Activity:
What is needed here is an exact transcription of the entries that follow.

##### Information

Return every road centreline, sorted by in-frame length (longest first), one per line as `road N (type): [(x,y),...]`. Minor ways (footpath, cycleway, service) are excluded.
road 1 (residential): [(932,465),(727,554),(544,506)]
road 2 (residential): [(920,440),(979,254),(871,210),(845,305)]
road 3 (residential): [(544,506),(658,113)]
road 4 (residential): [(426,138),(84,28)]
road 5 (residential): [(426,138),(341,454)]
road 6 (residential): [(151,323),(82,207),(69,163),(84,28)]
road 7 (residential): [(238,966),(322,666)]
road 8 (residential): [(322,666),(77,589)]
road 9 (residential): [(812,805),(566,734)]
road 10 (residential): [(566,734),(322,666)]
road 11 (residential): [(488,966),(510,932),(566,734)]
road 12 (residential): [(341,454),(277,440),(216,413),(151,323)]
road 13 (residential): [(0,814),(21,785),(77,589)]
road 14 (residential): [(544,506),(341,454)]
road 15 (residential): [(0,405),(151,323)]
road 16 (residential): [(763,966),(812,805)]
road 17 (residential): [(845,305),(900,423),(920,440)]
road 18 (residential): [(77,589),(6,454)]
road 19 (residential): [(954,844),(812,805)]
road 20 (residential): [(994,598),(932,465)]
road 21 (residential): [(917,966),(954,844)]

##########

Output of the task:
Return every road centreline, sorted by in-frame length (longest first), one per line as `road N (type): [(x,y),...]`. Minor ways (footpath, cycleway, service) are excluded.
road 1 (residential): [(932,465),(727,554),(544,506)]
road 2 (residential): [(920,440),(979,254),(871,210),(845,305)]
road 3 (residential): [(544,506),(658,113)]
road 4 (residential): [(426,138),(84,28)]
road 5 (residential): [(426,138),(341,454)]
road 6 (residential): [(151,323),(82,207),(69,163),(84,28)]
road 7 (residential): [(238,966),(322,666)]
road 8 (residential): [(322,666),(77,589)]
road 9 (residential): [(812,805),(566,734)]
road 10 (residential): [(566,734),(322,666)]
road 11 (residential): [(488,966),(510,932),(566,734)]
road 12 (residential): [(341,454),(277,440),(216,413),(151,323)]
road 13 (residential): [(0,814),(21,785),(77,589)]
road 14 (residential): [(544,506),(341,454)]
road 15 (residential): [(0,405),(151,323)]
road 16 (residential): [(763,966),(812,805)]
road 17 (residential): [(845,305),(900,423),(920,440)]
road 18 (residential): [(77,589),(6,454)]
road 19 (residential): [(954,844),(812,805)]
road 20 (residential): [(994,598),(932,465)]
road 21 (residential): [(917,966),(954,844)]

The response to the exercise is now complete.